# Required task:
Count the lines in the rows below that contain the string "numericTimeSignature", and reply with the number alone.

# Stored entries:
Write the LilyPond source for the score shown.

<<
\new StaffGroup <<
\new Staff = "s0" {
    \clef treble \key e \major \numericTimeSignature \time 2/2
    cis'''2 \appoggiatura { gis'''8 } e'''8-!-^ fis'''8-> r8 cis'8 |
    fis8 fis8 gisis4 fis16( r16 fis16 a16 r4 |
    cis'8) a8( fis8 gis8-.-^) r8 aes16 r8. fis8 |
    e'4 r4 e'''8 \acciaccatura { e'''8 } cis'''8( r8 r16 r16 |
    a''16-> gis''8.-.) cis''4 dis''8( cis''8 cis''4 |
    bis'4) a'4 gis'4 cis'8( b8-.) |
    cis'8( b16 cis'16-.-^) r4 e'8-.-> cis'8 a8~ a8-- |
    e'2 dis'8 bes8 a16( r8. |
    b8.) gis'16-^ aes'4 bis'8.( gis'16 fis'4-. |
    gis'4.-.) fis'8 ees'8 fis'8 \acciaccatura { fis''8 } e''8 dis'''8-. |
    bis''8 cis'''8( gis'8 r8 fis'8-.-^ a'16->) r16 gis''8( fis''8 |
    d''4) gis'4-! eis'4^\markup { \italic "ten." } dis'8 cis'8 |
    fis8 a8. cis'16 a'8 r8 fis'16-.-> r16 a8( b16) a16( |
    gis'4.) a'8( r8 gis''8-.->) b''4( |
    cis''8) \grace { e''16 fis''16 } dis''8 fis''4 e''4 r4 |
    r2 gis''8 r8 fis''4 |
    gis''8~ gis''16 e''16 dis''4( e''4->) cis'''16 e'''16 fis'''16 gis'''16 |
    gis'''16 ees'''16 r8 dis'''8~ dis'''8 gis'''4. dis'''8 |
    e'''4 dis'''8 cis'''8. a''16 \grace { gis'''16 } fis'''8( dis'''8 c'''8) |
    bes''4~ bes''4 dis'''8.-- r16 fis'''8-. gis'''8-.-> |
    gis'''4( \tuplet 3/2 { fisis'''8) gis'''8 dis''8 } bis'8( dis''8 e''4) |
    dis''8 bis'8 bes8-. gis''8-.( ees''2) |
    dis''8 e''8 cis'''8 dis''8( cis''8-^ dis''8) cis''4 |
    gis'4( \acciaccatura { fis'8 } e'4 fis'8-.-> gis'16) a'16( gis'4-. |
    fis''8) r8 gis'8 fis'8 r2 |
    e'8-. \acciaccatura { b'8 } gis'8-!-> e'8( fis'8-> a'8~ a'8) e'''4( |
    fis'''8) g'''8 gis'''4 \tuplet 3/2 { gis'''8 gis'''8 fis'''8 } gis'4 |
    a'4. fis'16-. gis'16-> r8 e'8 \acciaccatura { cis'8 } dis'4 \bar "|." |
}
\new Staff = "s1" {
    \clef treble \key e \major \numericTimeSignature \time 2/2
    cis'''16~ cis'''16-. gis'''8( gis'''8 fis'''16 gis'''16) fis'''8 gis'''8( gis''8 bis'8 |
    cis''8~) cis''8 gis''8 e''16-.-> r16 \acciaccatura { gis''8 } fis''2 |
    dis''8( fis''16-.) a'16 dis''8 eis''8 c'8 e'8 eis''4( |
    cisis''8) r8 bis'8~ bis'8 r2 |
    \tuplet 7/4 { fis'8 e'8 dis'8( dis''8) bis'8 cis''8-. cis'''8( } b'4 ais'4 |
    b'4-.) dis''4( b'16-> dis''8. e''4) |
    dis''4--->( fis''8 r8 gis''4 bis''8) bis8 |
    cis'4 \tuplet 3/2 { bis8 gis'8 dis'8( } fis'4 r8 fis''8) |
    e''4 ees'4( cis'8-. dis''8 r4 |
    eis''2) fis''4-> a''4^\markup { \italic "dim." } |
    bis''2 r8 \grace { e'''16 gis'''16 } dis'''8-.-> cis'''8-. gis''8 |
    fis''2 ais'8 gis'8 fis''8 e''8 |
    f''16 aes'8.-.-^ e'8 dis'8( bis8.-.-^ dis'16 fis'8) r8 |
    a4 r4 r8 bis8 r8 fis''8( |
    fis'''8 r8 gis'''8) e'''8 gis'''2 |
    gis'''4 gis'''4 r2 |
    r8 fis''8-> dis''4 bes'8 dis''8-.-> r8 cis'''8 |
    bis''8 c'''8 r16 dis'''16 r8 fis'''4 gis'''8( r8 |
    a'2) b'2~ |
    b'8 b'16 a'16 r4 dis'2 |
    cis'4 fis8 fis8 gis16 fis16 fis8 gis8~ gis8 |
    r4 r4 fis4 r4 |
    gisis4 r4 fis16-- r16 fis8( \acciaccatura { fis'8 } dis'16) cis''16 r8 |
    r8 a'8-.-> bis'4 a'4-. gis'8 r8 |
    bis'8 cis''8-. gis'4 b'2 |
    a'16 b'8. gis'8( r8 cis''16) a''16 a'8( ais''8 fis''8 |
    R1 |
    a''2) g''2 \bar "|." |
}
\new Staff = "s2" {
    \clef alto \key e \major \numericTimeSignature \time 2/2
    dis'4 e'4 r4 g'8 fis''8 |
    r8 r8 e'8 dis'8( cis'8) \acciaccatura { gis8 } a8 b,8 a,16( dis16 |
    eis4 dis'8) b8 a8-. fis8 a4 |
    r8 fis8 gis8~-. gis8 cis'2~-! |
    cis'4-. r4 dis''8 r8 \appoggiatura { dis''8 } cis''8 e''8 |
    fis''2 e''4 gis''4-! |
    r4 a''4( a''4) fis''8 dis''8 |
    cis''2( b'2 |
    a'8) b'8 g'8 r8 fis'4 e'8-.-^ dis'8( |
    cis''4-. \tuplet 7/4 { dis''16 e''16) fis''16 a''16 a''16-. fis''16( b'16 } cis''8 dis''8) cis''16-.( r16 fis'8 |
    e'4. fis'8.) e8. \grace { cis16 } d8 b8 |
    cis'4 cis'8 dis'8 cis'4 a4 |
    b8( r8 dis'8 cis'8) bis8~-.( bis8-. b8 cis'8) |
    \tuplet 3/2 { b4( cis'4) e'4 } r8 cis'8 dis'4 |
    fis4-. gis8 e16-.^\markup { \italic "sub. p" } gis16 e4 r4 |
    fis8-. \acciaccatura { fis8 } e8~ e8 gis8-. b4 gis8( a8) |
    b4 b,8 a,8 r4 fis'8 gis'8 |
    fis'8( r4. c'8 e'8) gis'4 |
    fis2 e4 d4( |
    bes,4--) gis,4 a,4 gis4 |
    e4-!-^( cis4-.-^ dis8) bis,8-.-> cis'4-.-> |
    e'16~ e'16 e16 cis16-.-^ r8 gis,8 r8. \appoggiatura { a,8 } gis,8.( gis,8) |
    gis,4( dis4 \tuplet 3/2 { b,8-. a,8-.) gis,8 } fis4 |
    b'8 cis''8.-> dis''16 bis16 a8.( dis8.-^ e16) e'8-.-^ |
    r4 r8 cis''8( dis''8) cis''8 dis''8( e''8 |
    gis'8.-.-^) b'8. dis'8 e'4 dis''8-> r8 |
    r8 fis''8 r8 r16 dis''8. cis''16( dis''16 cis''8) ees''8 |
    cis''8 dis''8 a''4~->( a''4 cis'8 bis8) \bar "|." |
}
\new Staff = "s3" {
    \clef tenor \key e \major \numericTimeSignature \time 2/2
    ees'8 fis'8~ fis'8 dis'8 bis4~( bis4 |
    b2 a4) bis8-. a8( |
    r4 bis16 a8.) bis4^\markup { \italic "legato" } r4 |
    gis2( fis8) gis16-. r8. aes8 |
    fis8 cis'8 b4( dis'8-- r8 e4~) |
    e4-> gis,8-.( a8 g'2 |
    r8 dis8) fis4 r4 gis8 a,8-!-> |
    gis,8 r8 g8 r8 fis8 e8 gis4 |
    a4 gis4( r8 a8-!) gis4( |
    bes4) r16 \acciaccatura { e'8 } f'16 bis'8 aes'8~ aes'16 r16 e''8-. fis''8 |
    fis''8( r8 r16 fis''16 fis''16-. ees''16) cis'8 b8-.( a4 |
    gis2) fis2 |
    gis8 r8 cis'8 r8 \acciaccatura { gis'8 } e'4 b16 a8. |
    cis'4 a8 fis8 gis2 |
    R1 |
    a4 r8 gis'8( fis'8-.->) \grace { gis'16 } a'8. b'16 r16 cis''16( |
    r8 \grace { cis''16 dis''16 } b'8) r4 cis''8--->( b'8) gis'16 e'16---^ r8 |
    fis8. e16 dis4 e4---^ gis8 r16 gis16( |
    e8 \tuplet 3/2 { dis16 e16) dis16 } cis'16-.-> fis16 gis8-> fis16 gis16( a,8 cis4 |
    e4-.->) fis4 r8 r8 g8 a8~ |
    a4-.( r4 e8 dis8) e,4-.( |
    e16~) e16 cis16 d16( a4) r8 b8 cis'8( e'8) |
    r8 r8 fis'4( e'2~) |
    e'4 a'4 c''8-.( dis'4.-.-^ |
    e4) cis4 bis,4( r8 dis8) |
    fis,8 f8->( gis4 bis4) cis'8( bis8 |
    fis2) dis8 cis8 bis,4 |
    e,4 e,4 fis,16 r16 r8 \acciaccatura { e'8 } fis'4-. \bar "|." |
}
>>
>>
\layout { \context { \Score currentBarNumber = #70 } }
---
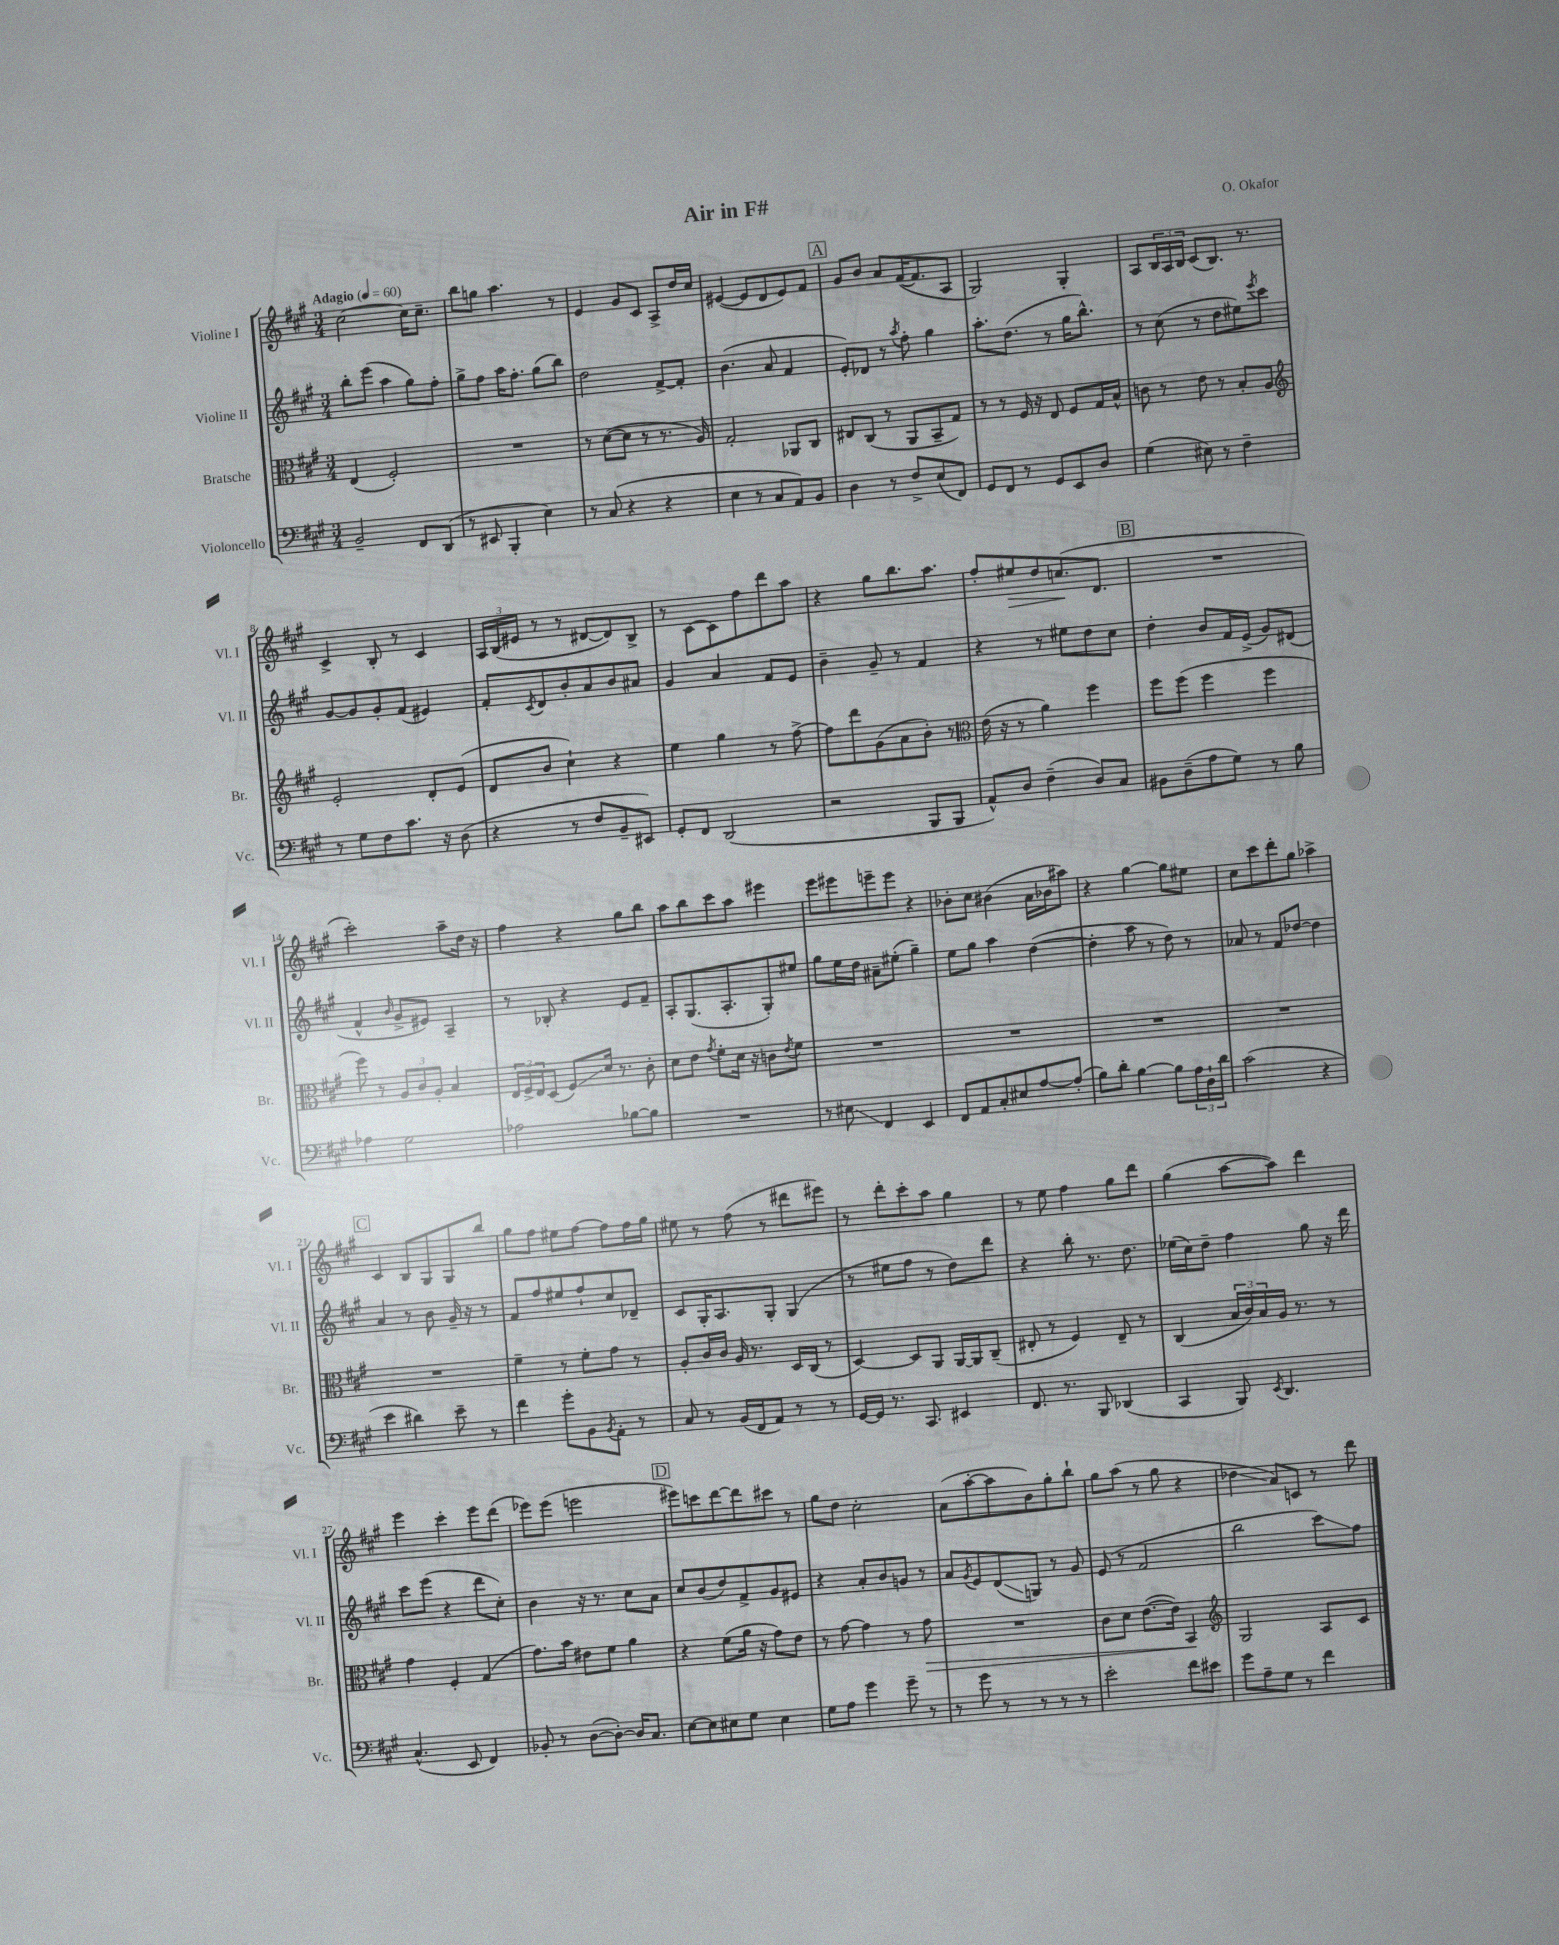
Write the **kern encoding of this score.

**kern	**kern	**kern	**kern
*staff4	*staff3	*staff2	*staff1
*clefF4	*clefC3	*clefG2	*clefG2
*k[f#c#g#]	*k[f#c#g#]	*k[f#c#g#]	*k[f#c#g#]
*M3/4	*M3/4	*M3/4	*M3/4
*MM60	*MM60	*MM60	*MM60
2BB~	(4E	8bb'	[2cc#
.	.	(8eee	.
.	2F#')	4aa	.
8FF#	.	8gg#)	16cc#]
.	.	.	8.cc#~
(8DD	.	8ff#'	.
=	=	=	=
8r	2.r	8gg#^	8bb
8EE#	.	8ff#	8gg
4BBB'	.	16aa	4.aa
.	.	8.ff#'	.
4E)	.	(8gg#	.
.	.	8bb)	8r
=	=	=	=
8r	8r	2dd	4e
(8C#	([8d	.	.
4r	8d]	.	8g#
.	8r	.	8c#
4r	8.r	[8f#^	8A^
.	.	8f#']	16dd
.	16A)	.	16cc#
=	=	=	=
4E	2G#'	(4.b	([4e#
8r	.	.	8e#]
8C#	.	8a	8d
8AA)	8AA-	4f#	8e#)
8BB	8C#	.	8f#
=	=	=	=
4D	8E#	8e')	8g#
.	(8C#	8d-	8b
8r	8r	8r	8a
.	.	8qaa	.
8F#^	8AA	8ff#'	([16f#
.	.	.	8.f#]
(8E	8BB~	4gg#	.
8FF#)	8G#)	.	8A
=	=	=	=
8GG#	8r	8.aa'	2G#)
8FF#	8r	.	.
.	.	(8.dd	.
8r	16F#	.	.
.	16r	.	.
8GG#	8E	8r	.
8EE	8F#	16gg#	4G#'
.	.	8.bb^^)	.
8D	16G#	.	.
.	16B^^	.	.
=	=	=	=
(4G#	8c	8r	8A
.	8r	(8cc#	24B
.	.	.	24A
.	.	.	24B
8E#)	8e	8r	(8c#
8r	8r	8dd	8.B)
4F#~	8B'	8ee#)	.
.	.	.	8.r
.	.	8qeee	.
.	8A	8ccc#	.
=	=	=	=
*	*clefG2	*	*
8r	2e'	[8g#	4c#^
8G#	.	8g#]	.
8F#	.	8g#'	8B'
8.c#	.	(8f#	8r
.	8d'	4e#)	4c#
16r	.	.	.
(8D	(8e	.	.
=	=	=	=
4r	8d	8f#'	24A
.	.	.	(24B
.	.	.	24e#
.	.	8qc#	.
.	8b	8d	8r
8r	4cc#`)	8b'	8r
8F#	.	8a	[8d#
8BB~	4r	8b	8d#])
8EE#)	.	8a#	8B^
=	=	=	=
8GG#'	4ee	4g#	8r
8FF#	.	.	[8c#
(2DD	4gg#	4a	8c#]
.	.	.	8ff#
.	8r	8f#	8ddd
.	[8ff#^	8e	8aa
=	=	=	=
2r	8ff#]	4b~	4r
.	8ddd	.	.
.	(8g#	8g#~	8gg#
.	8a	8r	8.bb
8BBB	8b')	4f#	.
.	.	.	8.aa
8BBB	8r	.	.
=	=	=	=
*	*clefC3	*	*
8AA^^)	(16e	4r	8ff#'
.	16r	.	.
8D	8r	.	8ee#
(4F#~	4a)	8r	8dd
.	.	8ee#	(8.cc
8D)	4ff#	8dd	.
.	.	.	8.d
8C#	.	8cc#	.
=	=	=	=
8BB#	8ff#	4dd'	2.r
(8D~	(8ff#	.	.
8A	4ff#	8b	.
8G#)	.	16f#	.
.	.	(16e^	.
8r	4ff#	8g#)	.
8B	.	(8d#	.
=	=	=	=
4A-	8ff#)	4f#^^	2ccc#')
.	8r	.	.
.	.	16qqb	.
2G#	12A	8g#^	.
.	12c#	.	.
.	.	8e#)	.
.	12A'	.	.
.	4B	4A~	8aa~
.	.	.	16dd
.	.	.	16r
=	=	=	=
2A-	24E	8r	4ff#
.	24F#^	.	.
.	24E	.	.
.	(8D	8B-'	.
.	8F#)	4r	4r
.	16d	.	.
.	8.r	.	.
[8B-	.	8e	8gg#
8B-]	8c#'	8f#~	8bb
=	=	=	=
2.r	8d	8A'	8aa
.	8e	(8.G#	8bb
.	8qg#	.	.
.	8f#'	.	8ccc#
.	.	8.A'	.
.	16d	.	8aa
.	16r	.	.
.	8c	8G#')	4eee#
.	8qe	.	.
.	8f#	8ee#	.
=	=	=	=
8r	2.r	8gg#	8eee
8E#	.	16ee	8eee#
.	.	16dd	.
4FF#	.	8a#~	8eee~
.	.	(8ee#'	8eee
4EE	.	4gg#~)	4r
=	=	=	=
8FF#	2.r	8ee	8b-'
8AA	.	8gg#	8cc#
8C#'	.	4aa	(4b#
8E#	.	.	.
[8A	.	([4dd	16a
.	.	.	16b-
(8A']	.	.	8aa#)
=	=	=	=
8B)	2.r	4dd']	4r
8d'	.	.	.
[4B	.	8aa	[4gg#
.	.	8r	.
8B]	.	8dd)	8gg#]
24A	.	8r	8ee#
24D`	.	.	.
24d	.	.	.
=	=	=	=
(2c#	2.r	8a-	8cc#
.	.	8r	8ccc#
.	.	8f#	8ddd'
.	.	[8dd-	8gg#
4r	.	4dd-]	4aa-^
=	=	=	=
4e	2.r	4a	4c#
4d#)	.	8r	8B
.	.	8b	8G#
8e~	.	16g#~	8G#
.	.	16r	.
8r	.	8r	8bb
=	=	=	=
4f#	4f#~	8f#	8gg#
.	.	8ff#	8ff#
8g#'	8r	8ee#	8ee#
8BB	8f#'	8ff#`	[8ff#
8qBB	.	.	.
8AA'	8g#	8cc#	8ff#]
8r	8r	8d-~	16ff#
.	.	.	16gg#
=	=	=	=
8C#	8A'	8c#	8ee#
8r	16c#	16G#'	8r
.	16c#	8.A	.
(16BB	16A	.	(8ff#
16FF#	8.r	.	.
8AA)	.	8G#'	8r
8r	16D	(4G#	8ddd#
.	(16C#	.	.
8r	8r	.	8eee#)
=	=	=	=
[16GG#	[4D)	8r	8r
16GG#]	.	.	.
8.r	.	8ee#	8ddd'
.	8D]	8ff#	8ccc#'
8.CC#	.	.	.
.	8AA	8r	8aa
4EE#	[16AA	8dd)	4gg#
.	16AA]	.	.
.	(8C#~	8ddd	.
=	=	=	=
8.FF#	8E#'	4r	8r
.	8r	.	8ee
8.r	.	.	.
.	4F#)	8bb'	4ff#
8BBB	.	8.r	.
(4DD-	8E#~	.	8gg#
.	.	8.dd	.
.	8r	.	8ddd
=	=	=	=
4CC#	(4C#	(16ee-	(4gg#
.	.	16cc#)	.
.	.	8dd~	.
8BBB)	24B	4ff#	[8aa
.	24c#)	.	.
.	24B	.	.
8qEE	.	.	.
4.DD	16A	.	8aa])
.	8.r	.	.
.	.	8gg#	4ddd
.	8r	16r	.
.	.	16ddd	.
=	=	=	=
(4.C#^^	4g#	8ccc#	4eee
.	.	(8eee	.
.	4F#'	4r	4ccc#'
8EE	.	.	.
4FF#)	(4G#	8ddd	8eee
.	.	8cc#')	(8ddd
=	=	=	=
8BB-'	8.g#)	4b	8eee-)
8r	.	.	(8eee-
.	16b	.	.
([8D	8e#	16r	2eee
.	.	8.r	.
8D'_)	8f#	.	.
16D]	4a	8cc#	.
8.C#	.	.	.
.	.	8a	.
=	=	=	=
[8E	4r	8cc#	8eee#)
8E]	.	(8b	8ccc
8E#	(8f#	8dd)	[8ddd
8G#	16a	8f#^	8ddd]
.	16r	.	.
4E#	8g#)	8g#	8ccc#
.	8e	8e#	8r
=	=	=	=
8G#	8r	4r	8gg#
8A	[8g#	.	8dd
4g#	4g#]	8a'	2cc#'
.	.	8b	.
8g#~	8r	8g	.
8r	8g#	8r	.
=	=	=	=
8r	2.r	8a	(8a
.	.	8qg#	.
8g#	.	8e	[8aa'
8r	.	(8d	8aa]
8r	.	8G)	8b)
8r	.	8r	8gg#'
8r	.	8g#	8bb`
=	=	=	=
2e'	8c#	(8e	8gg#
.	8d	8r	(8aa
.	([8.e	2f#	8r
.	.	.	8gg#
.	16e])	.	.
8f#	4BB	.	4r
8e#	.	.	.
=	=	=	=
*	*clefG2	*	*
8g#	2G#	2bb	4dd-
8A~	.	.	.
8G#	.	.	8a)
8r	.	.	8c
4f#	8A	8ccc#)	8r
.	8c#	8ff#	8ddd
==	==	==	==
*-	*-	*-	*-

# Written reply:
4